##### Provided data
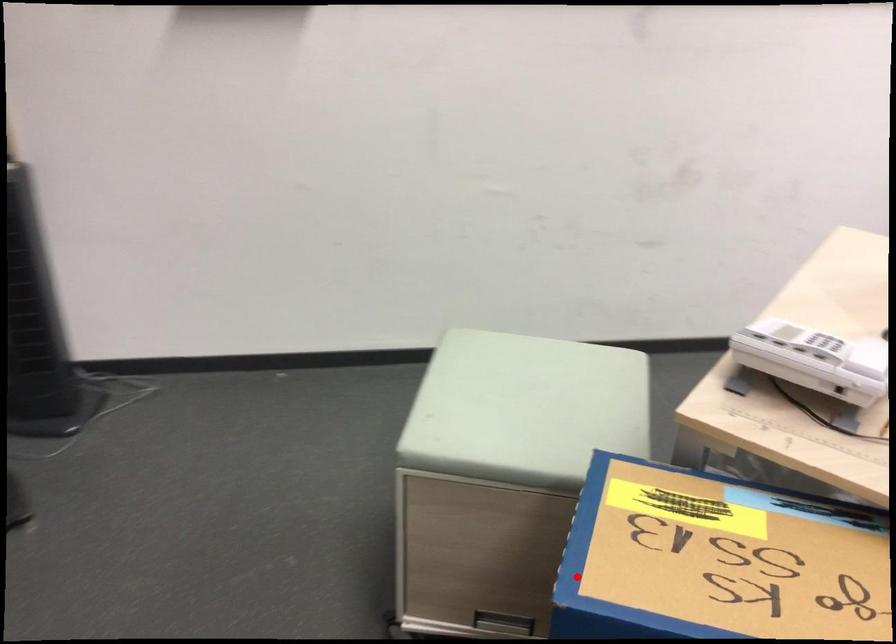
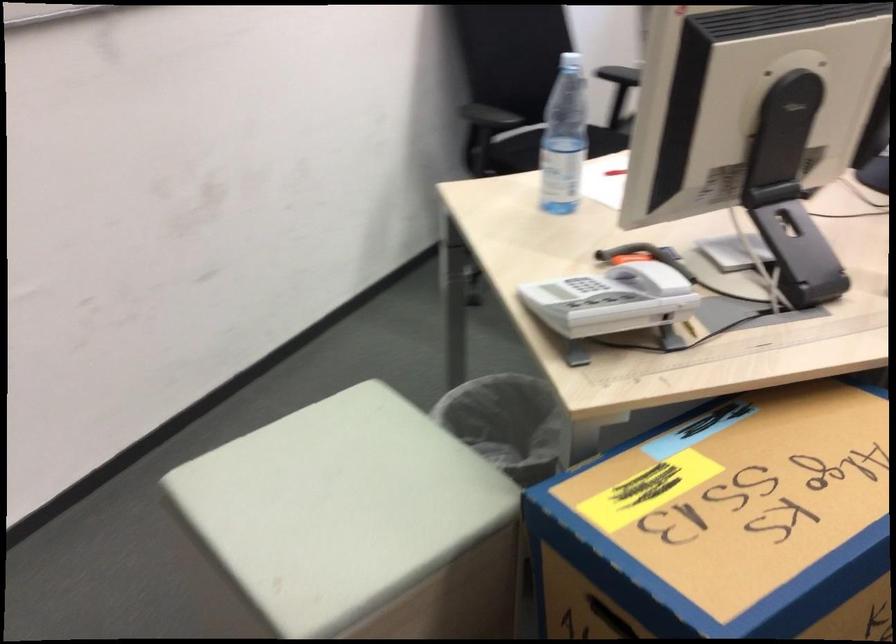
The point at the highlighted location is marked in the first image. Where is the corresponding point in the second image?

(600, 617)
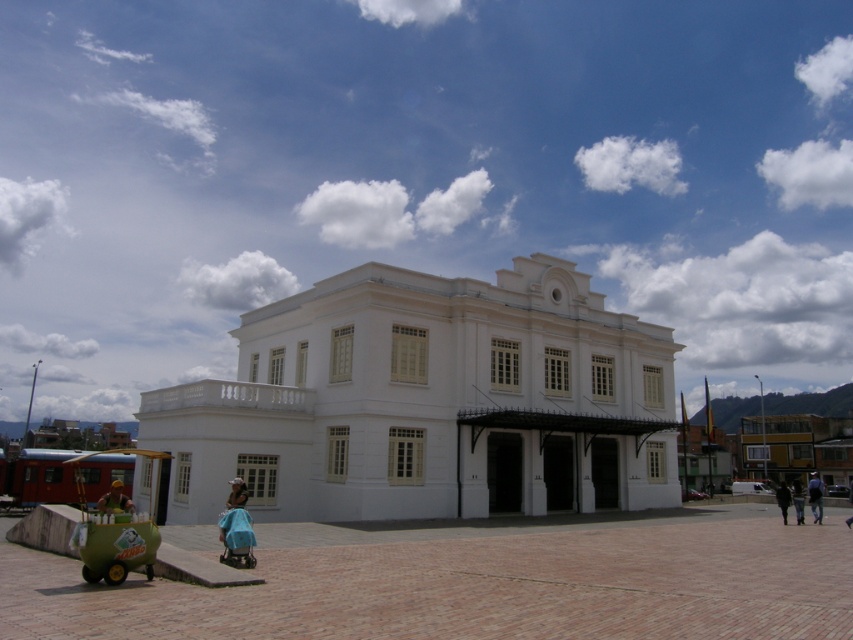
You are standing at the entrance of the building and want to reach the point marked as point (814, 522). The plaza in front of the building is 40 meters long. Can you walk straight from the entrance to reach that point without crossing the plaza boundary?

The distance between you and point (814, 522) is 39.61 meters, and the plaza is 40 meters long. Since the distance to the point is slightly less than the plaza length, you can walk straight to reach the point without crossing the plaza boundary.

You are a photographer setting up for an event. You have a blue satin dress at lower center and a dark blue fabric at lower right. Which object should you place closer to the camera to ensure it appears larger in the photo?

The dark blue fabric at lower right should be placed closer to the camera because it is shorter than the blue satin dress at lower center, so moving it closer would make it appear larger in the photo.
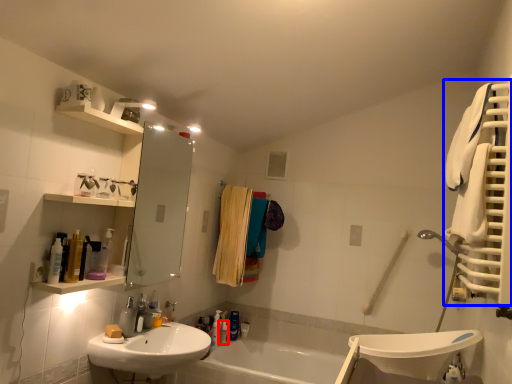
Question: Among these objects, which one is nearest to the camera, toiletry (highlighted by a red box) or bath towel (highlighted by a blue box)?

Choices:
 (A) toiletry
 (B) bath towel

Answer: (B)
##########
## Aim
Retype the data above word for word, starting at the line that contains "You are a photographer" and ending at the final line of the data. Leave the pictures out.

## Worked answer
You are a photographer setting up for an event. You have a blue satin dress at lower center and a dark blue fabric at lower right. Which object should you place closer to the camera to ensure it appears larger in the photo?

The dark blue fabric at lower right should be placed closer to the camera because it is shorter than the blue satin dress at lower center, so moving it closer would make it appear larger in the photo.
Question: Among these objects, which one is nearest to the camera, toiletry (highlighted by a red box) or bath towel (highlighted by a blue box)?

Choices:
 (A) toiletry
 (B) bath towel

Answer: (B)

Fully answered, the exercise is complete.